### Directions for this task
Retype the data below exactly, skipping pictures.

### The data
★ ★ ★ ★ ★
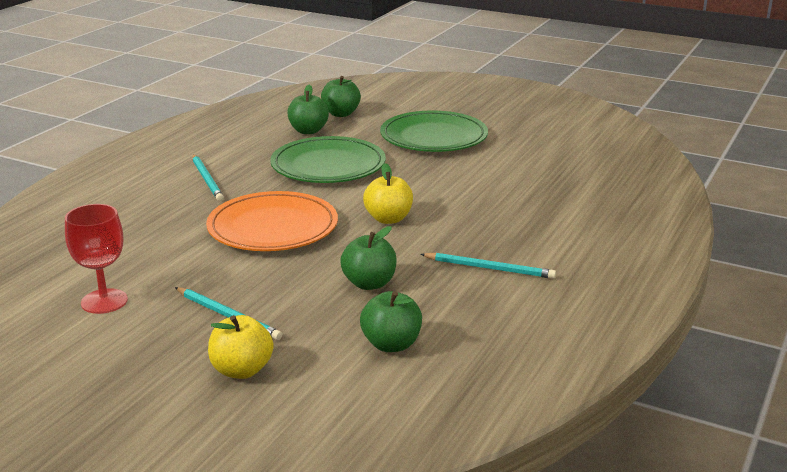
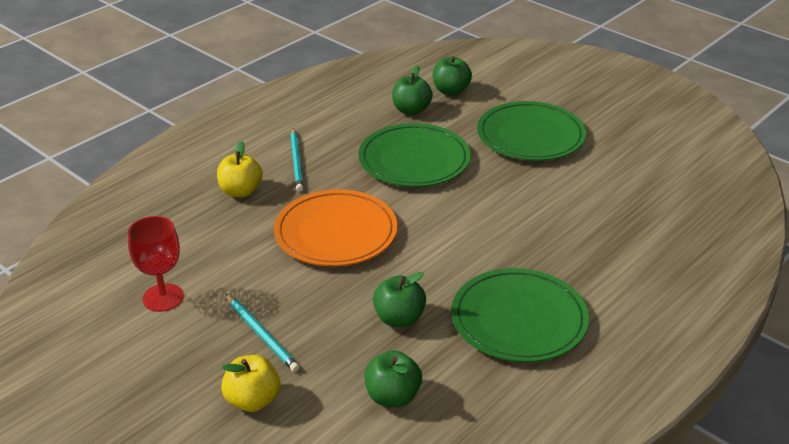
camera: 15 degrees right, 10 degrees up
yellow apple [363,163,413,224] -> yellow apple moved to [217,141,263,197]
turquoise pencil [420,252,556,279] -> green plate [452,268,589,362]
★ ★ ★ ★ ★
### Problem solution
camera: 15 degrees right, 10 degrees up
yellow apple [363,163,413,224] -> yellow apple moved to [217,141,263,197]
turquoise pencil [420,252,556,279] -> green plate [452,268,589,362]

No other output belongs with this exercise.